What is needed: When you reach the line containing "RELAY: 12V-2CH -> SSR-2CH" in the entries below, start writing out each line exactly, and stop after the line containing "PIXELS3 pin VCC: none -> VIN".

Modification records:
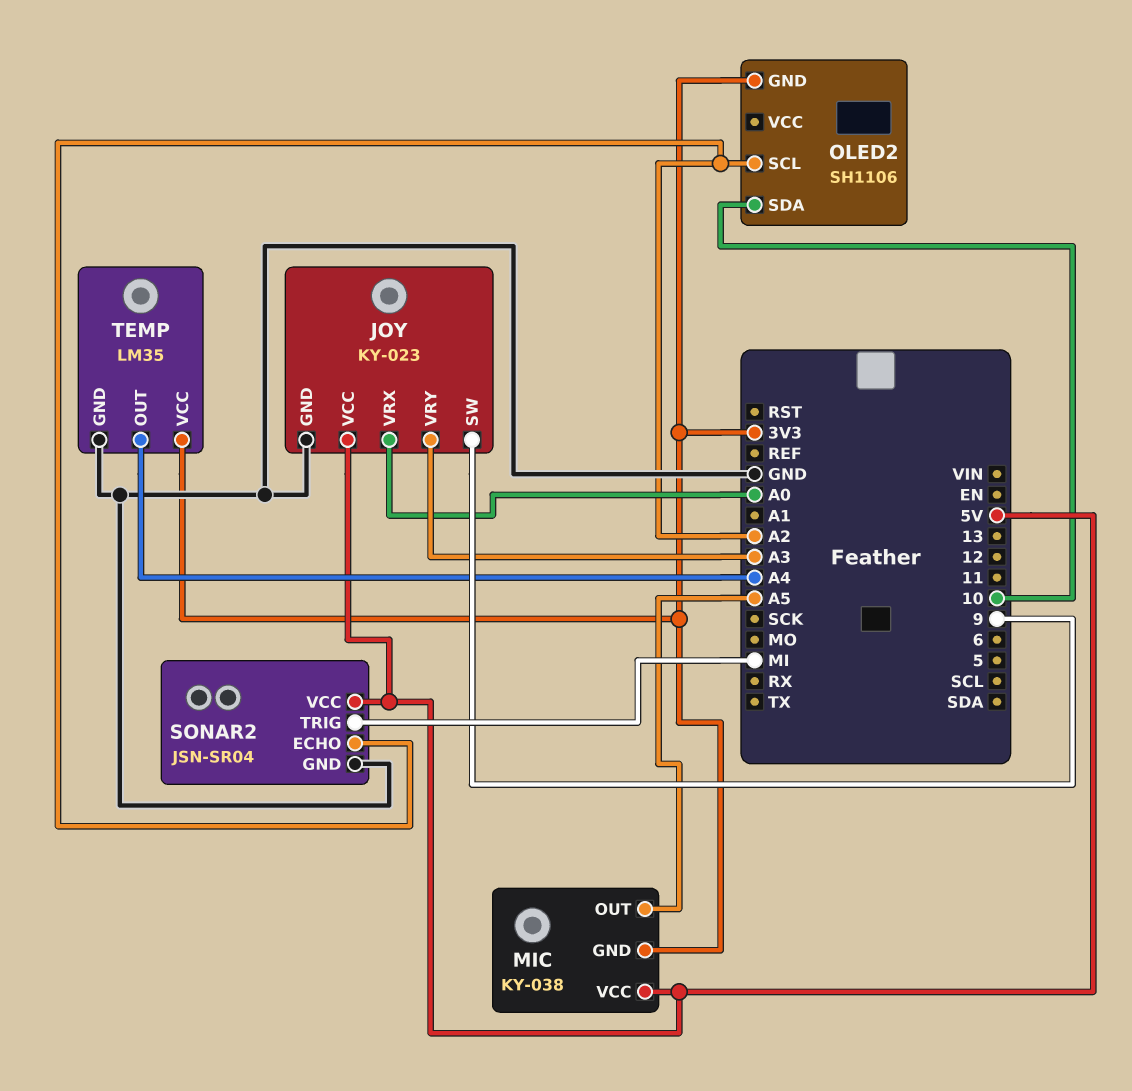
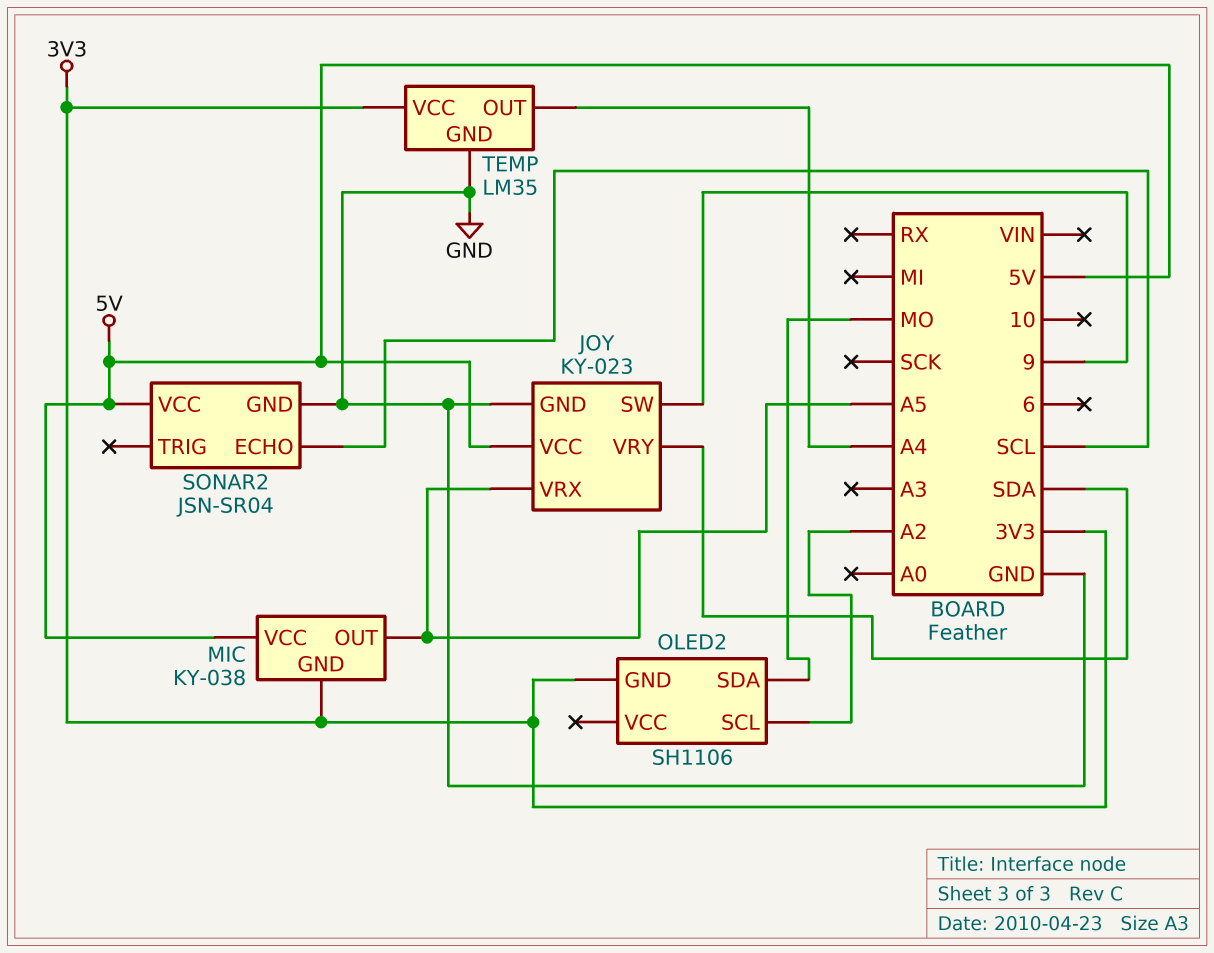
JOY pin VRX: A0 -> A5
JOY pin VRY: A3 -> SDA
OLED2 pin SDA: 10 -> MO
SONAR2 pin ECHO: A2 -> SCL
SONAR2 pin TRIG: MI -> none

--

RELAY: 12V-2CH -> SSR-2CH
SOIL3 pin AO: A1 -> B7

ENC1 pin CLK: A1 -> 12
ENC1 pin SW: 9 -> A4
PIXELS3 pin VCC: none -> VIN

Result of the task:
RELAY: 12V-2CH -> SSR-2CH
SOIL3 pin AO: A1 -> B7

ENC1 pin CLK: A1 -> 12
ENC1 pin SW: 9 -> A4
PIXELS3 pin VCC: none -> VIN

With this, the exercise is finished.